EXERCISE DIRECTIONS:
If a line in the entries includes "camera", show that line.

RECORDS FOR THIS TASK:
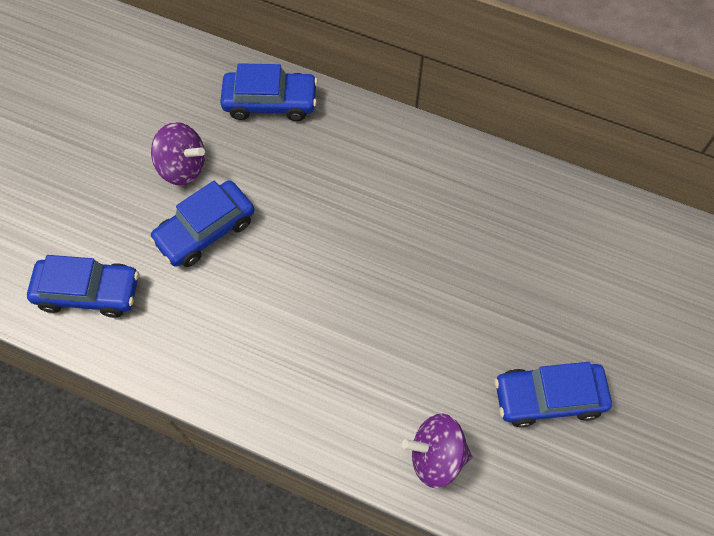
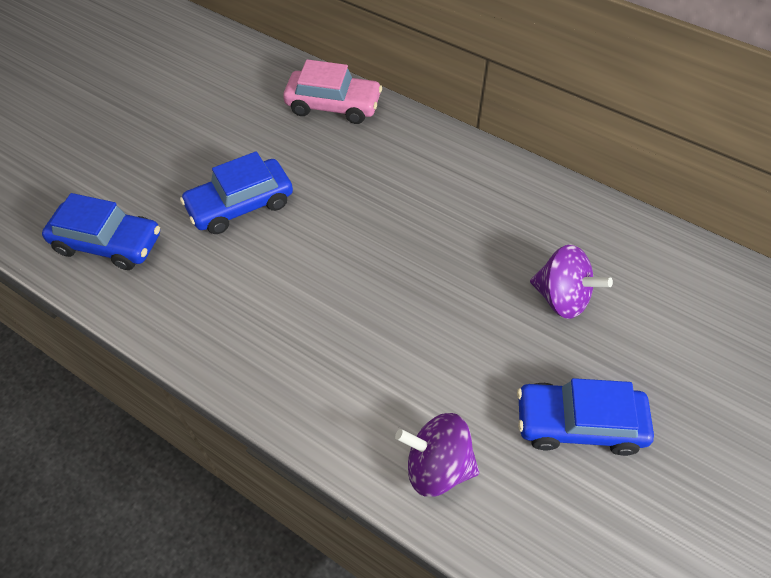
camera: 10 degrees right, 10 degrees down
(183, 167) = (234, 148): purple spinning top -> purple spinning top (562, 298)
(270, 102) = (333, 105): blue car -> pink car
* * *
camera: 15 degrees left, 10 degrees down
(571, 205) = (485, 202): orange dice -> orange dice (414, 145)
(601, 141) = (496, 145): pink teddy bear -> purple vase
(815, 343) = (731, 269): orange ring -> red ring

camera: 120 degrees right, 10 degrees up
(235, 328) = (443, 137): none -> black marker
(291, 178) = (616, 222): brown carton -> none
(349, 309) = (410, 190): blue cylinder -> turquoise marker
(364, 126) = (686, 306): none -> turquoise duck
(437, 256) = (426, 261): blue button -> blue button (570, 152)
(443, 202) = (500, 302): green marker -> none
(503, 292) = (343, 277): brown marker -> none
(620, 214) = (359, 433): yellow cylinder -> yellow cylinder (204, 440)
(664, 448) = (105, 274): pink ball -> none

RESPONSE AREA:
camera: 10 degrees right, 10 degrees down
camera: 15 degrees left, 10 degrees down
camera: 120 degrees right, 10 degrees up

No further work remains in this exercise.